:: WHAT THIS TASK INVOLVES ::
Without the images, repeat every line of the listing exactly.

:: SUPPLIED DATA ::

▽

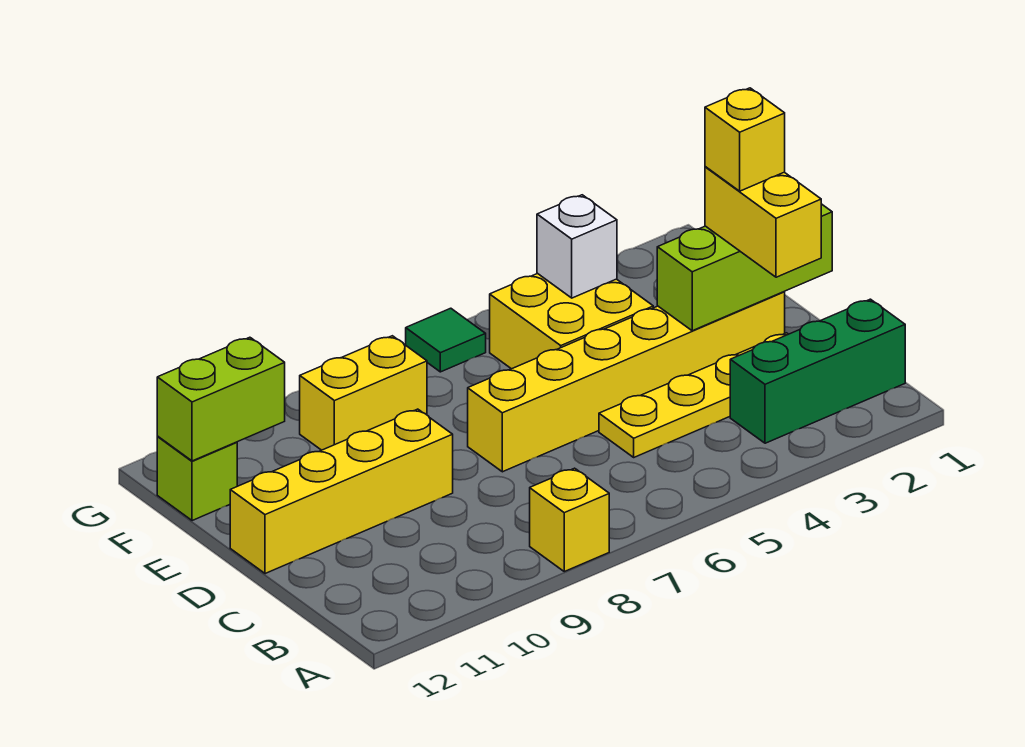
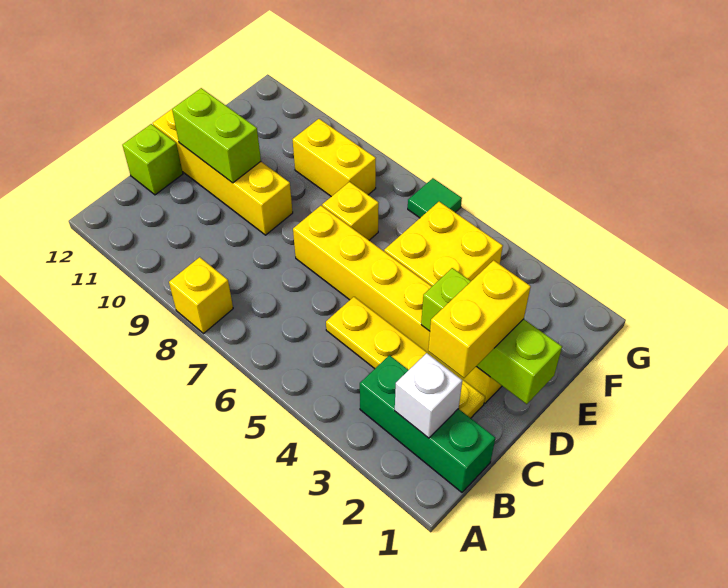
yellow brick D2 level 4 -> yellow brick E7 level 1
white brick F4 level 2 -> white brick B2 level 2
lime brick F11:F12 level 2 -> lime brick D10:D11 level 2
lime brick F12 level 1 -> lime brick C12 level 1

△

:: TASK SOLUTION ::
yellow brick D2 level 4 -> yellow brick E7 level 1
white brick F4 level 2 -> white brick B2 level 2
lime brick F11:F12 level 2 -> lime brick D10:D11 level 2
lime brick F12 level 1 -> lime brick C12 level 1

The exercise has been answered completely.